* _Instructions to follow_: Please write out every record below exactly as it stands.

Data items
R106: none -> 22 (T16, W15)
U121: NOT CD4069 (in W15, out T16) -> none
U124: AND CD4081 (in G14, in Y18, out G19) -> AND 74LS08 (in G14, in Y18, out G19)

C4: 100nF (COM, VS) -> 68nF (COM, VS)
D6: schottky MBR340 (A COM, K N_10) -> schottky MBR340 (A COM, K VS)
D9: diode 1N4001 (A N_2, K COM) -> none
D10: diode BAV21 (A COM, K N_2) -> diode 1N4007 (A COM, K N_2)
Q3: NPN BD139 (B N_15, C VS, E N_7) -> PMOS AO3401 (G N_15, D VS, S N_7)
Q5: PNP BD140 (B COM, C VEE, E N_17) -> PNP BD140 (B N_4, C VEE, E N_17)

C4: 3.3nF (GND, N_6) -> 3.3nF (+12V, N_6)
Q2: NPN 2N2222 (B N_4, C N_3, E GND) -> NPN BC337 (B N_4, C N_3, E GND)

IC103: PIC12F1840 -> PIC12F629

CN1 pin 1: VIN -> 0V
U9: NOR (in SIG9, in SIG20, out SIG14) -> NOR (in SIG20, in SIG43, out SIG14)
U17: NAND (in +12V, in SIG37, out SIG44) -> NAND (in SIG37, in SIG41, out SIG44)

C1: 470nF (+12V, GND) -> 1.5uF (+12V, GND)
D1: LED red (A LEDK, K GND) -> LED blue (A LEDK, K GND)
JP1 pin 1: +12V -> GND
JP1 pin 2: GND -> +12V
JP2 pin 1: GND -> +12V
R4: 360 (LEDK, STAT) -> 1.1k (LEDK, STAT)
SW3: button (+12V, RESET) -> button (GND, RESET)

* _Answer below_:
R106: none -> 22 (T16, W15)
U121: NOT CD4069 (in W15, out T16) -> none
U124: AND CD4081 (in G14, in Y18, out G19) -> AND 74LS08 (in G14, in Y18, out G19)

C4: 100nF (COM, VS) -> 68nF (COM, VS)
D6: schottky MBR340 (A COM, K N_10) -> schottky MBR340 (A COM, K VS)
D9: diode 1N4001 (A N_2, K COM) -> none
D10: diode BAV21 (A COM, K N_2) -> diode 1N4007 (A COM, K N_2)
Q3: NPN BD139 (B N_15, C VS, E N_7) -> PMOS AO3401 (G N_15, D VS, S N_7)
Q5: PNP BD140 (B COM, C VEE, E N_17) -> PNP BD140 (B N_4, C VEE, E N_17)

C4: 3.3nF (GND, N_6) -> 3.3nF (+12V, N_6)
Q2: NPN 2N2222 (B N_4, C N_3, E GND) -> NPN BC337 (B N_4, C N_3, E GND)

IC103: PIC12F1840 -> PIC12F629

CN1 pin 1: VIN -> 0V
U9: NOR (in SIG9, in SIG20, out SIG14) -> NOR (in SIG20, in SIG43, out SIG14)
U17: NAND (in +12V, in SIG37, out SIG44) -> NAND (in SIG37, in SIG41, out SIG44)

C1: 470nF (+12V, GND) -> 1.5uF (+12V, GND)
D1: LED red (A LEDK, K GND) -> LED blue (A LEDK, K GND)
JP1 pin 1: +12V -> GND
JP1 pin 2: GND -> +12V
JP2 pin 1: GND -> +12V
R4: 360 (LEDK, STAT) -> 1.1k (LEDK, STAT)
SW3: button (+12V, RESET) -> button (GND, RESET)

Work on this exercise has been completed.